# WHAT IS EXPECTED
Up to and including the line that contains "[303,281,350,331]", reproduce every line exactly, beginning with the first line below.

[Stored data]
==*==

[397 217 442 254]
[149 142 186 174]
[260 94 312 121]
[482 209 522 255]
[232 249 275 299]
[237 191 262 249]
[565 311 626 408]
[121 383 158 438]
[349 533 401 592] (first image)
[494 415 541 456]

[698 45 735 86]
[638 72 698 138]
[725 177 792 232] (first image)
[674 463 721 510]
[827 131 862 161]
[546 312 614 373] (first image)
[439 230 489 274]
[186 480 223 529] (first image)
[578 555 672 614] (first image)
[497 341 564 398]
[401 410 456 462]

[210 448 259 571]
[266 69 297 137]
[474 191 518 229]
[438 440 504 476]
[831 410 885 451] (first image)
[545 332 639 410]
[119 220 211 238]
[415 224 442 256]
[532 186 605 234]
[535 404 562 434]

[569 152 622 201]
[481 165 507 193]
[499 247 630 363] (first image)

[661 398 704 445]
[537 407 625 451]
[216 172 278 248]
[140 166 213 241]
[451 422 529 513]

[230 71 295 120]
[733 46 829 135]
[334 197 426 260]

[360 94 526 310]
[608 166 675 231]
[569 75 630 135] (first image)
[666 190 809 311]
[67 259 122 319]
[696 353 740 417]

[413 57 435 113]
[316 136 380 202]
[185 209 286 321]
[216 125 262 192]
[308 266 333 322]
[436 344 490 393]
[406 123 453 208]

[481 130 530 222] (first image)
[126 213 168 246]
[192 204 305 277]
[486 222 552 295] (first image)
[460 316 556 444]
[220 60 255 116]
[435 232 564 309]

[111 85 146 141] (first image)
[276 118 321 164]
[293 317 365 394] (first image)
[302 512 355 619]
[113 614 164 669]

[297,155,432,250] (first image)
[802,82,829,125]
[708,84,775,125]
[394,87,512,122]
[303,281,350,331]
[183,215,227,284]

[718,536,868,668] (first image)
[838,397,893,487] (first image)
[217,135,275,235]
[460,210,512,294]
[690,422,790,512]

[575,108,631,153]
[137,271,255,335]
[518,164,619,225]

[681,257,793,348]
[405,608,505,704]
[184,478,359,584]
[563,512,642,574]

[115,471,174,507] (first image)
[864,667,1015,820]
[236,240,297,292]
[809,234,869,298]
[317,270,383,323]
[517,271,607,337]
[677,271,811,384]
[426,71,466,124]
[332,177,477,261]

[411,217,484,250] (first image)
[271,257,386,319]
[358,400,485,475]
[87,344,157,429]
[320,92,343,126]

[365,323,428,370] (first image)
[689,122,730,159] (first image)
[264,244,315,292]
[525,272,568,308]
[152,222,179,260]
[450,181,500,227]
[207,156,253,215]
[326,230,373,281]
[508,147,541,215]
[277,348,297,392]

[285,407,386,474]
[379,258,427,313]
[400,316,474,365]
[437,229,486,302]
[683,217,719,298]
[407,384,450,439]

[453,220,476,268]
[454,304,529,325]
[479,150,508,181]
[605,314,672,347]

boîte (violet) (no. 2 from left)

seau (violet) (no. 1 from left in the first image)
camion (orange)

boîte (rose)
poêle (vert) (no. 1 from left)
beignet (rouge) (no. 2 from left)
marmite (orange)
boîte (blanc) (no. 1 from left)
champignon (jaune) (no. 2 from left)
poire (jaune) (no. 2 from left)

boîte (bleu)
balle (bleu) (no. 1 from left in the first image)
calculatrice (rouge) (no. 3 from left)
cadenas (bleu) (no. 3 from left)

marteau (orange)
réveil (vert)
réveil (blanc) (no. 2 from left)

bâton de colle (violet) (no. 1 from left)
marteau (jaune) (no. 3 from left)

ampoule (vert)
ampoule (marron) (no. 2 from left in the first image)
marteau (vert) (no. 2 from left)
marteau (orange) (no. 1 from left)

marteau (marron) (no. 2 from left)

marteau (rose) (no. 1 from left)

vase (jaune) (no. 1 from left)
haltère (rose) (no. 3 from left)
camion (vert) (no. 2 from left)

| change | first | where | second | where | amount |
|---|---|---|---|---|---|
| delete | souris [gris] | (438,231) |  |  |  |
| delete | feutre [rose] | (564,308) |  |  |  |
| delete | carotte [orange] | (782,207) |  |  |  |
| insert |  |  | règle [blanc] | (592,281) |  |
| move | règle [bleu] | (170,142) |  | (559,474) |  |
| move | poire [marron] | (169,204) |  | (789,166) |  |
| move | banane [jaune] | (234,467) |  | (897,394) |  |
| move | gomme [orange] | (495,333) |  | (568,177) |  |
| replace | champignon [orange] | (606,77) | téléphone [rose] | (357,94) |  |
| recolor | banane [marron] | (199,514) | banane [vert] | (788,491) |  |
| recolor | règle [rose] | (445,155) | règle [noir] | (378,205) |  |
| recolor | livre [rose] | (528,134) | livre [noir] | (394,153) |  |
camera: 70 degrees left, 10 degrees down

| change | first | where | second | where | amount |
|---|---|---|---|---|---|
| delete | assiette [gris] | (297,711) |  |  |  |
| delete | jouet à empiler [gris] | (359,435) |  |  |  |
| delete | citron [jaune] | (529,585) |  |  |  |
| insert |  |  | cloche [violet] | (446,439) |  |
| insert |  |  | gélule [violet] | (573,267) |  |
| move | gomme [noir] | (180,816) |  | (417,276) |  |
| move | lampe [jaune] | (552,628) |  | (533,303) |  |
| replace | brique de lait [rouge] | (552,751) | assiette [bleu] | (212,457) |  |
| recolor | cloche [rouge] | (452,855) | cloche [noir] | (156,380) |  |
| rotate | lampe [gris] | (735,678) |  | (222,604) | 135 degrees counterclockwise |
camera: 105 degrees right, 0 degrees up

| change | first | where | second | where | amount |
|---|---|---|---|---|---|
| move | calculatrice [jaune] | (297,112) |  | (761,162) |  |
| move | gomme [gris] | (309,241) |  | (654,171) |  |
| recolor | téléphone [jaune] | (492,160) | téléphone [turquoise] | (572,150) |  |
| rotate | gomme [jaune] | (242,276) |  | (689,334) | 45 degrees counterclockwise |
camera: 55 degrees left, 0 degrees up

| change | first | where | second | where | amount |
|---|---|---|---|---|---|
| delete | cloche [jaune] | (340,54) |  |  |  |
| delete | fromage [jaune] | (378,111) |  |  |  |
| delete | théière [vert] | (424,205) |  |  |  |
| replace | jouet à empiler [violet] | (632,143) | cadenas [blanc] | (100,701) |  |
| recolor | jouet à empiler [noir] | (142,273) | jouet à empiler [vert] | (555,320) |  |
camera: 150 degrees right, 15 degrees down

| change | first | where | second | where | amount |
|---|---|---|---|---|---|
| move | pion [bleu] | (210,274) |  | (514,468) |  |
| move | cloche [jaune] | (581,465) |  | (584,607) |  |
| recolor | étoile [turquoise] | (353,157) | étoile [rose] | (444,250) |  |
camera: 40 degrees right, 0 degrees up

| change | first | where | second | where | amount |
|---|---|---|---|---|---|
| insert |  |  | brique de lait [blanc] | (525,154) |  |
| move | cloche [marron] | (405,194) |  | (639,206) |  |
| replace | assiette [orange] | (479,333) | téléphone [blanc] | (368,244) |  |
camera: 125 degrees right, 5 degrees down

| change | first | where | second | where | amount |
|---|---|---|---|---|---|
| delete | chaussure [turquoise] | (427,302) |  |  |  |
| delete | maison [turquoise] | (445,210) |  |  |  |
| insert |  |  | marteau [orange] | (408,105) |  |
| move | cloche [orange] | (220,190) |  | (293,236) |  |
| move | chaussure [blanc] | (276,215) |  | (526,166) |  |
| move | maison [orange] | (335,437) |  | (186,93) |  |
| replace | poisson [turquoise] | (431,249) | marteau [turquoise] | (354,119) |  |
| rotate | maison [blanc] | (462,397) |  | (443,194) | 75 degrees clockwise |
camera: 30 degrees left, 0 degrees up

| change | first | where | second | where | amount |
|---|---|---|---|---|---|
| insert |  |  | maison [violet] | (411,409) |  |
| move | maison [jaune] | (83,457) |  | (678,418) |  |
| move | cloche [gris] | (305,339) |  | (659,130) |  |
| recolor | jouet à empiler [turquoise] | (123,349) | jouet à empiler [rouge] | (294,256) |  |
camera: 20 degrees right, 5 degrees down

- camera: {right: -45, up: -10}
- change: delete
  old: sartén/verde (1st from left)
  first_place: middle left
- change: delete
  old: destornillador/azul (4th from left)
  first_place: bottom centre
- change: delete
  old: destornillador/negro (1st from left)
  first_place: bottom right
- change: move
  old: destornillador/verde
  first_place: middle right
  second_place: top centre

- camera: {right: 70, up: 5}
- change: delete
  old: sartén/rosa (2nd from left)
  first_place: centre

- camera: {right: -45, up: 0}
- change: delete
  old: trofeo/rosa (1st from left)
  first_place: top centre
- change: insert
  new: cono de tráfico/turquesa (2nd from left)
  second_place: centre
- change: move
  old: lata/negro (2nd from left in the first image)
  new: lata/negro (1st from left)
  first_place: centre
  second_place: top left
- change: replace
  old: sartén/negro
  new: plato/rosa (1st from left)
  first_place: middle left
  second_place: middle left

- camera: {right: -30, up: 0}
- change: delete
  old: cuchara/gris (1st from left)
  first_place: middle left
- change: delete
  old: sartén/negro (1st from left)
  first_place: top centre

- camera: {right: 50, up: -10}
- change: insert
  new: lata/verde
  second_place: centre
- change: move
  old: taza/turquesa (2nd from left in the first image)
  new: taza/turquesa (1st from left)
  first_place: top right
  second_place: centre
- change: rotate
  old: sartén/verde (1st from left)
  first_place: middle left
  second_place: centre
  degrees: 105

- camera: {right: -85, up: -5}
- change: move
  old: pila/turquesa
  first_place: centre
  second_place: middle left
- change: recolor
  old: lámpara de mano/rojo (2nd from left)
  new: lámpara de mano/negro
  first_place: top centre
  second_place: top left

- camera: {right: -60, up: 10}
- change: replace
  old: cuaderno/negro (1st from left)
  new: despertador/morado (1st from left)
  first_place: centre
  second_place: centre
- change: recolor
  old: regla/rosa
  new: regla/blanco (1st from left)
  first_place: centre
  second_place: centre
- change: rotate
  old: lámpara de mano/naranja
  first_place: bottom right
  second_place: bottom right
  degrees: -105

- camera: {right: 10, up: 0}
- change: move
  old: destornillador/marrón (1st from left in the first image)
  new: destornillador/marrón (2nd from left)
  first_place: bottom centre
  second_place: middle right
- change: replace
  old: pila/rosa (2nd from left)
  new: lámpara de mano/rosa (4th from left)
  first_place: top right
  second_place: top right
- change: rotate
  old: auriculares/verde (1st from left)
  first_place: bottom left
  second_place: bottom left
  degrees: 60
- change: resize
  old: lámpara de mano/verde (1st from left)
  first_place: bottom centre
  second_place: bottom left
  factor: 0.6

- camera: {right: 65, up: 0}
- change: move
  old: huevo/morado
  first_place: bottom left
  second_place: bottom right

==*==

# ANSWER
[397 217 442 254]
[149 142 186 174]
[260 94 312 121]
[482 209 522 255]
[232 249 275 299]
[237 191 262 249]
[565 311 626 408]
[121 383 158 438]
[349 533 401 592] (first image)
[494 415 541 456]

[698 45 735 86]
[638 72 698 138]
[725 177 792 232] (first image)
[674 463 721 510]
[827 131 862 161]
[546 312 614 373] (first image)
[439 230 489 274]
[186 480 223 529] (first image)
[578 555 672 614] (first image)
[497 341 564 398]
[401 410 456 462]

[210 448 259 571]
[266 69 297 137]
[474 191 518 229]
[438 440 504 476]
[831 410 885 451] (first image)
[545 332 639 410]
[119 220 211 238]
[415 224 442 256]
[532 186 605 234]
[535 404 562 434]

[569 152 622 201]
[481 165 507 193]
[499 247 630 363] (first image)

[661 398 704 445]
[537 407 625 451]
[216 172 278 248]
[140 166 213 241]
[451 422 529 513]

[230 71 295 120]
[733 46 829 135]
[334 197 426 260]

[360 94 526 310]
[608 166 675 231]
[569 75 630 135] (first image)
[666 190 809 311]
[67 259 122 319]
[696 353 740 417]

[413 57 435 113]
[316 136 380 202]
[185 209 286 321]
[216 125 262 192]
[308 266 333 322]
[436 344 490 393]
[406 123 453 208]

[481 130 530 222] (first image)
[126 213 168 246]
[192 204 305 277]
[486 222 552 295] (first image)
[460 316 556 444]
[220 60 255 116]
[435 232 564 309]

[111 85 146 141] (first image)
[276 118 321 164]
[293 317 365 394] (first image)
[302 512 355 619]
[113 614 164 669]

[297,155,432,250] (first image)
[802,82,829,125]
[708,84,775,125]
[394,87,512,122]
[303,281,350,331]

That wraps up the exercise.